Work task. Please give back only the lines below from the one containing "camera: 10 degrees left, 0 degrees up" to the one containing "blue boat [507,211,539,280]", each repeated word for word, both ends included.

Information provided.
*** Block opens ***
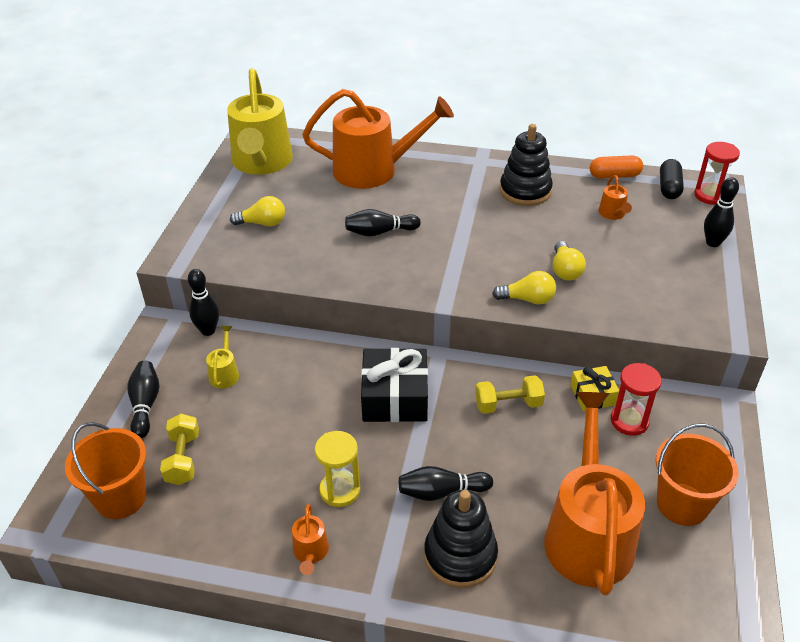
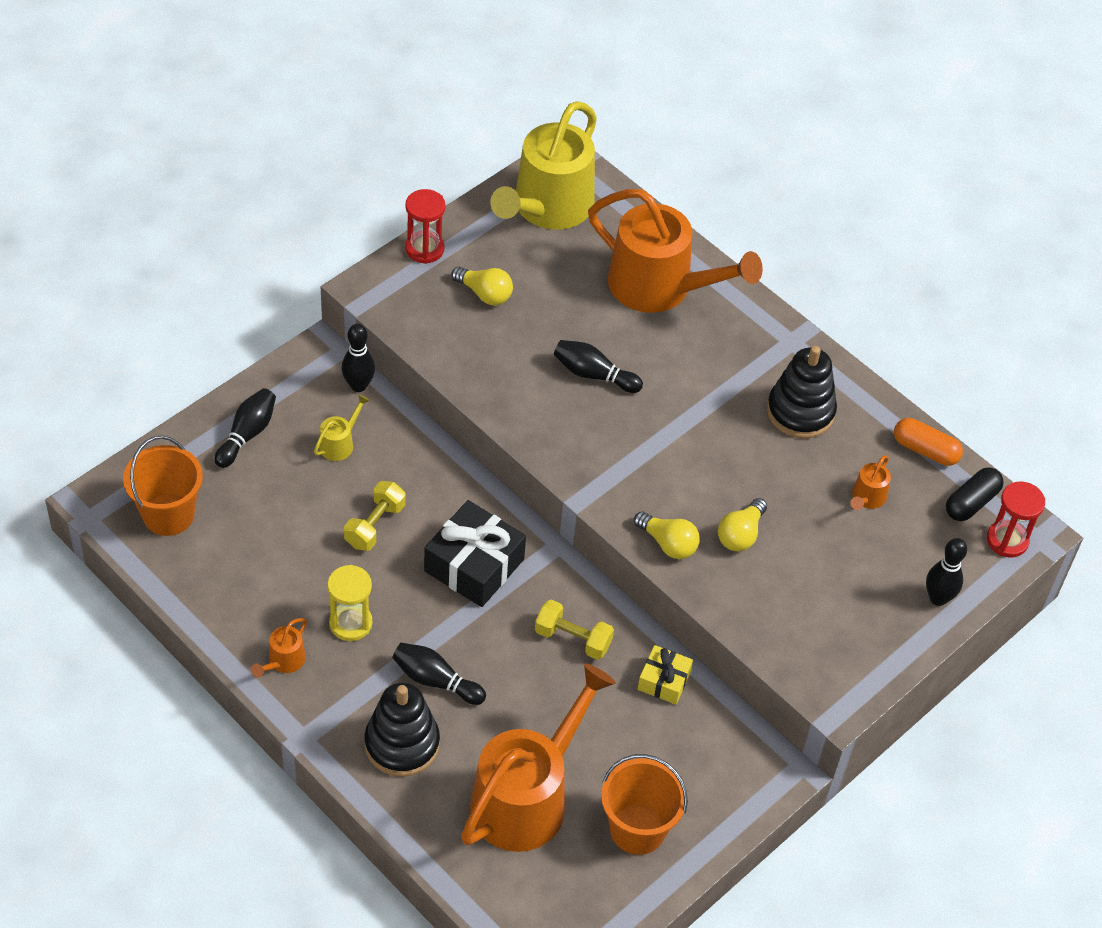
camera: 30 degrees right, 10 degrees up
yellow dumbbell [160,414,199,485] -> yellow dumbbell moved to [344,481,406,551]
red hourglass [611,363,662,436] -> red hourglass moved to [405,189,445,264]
*** Block closes ***
*** Block opens ***
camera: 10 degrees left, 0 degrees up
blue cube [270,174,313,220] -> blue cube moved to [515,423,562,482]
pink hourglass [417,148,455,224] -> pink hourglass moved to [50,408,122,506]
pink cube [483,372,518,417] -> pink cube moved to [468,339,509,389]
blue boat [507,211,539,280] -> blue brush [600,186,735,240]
*** Block closes ***
Exercise response.
camera: 10 degrees left, 0 degrees up
blue cube [270,174,313,220] -> blue cube moved to [515,423,562,482]
pink hourglass [417,148,455,224] -> pink hourglass moved to [50,408,122,506]
pink cube [483,372,518,417] -> pink cube moved to [468,339,509,389]
blue boat [507,211,539,280] -> blue brush [600,186,735,240]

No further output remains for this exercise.